*** Opening Provided records ***

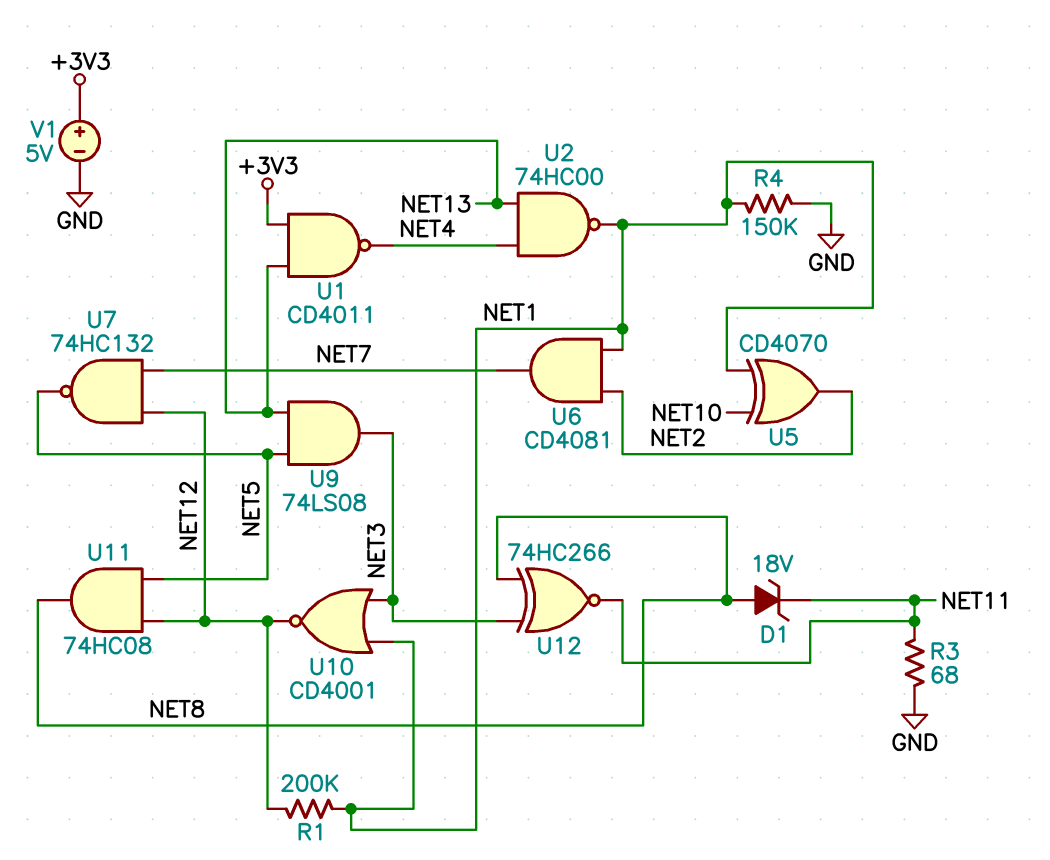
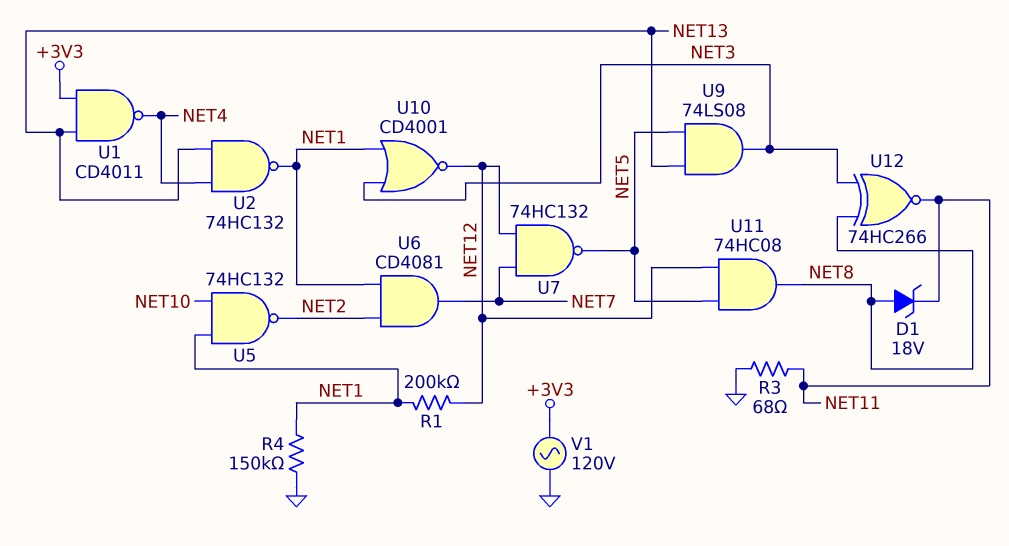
U2: NAND 74HC00 (in NET4, in NET13, out NET1) -> NAND 74HC132 (in NET4, in NET13, out NET1)
U5: XOR CD4070 (in NET1, in NET10, out NET2) -> NAND 74HC132 (in NET1, in NET10, out NET2)
V1: 5V (plus +3V3, minus GND) -> AC 120V (+3V3, GND)

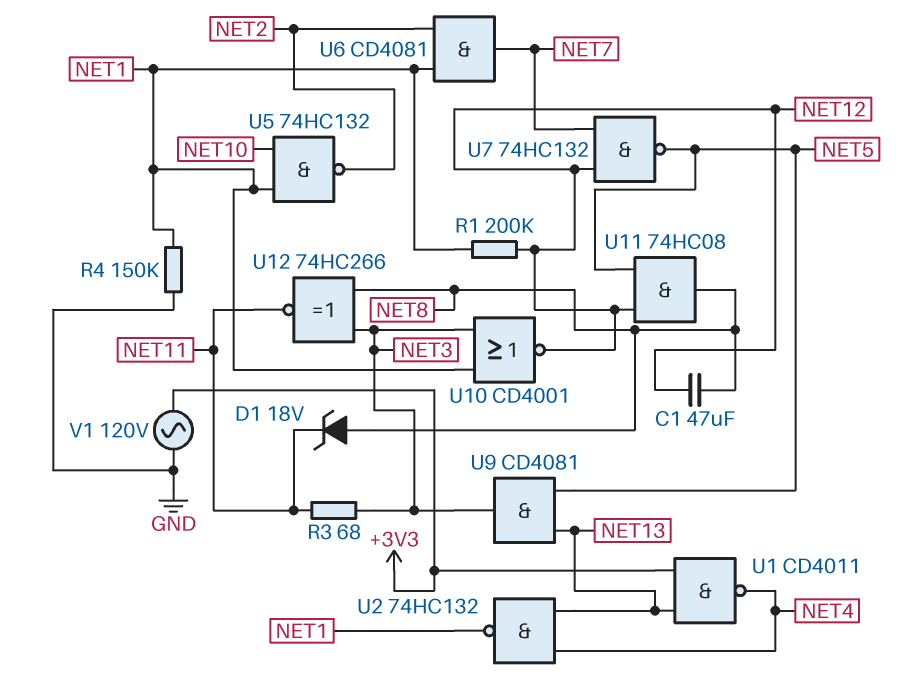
C1: none -> 47uF (NET8, NET12)
R3: 68 (GND, NET11) -> 68 (NET3, NET11)
U9: AND 74LS08 (in NET5, in NET13, out NET3) -> AND CD4081 (in NET5, in NET13, out NET3)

*** Closing Provided records ***

The line containing "R3: 68 (GND, NET11) -> 68 (NET3, NET11)" marks where to begin; copy it and every later line exactly, through the end of the data.

• The completed task:
R3: 68 (GND, NET11) -> 68 (NET3, NET11)
U9: AND 74LS08 (in NET5, in NET13, out NET3) -> AND CD4081 (in NET5, in NET13, out NET3)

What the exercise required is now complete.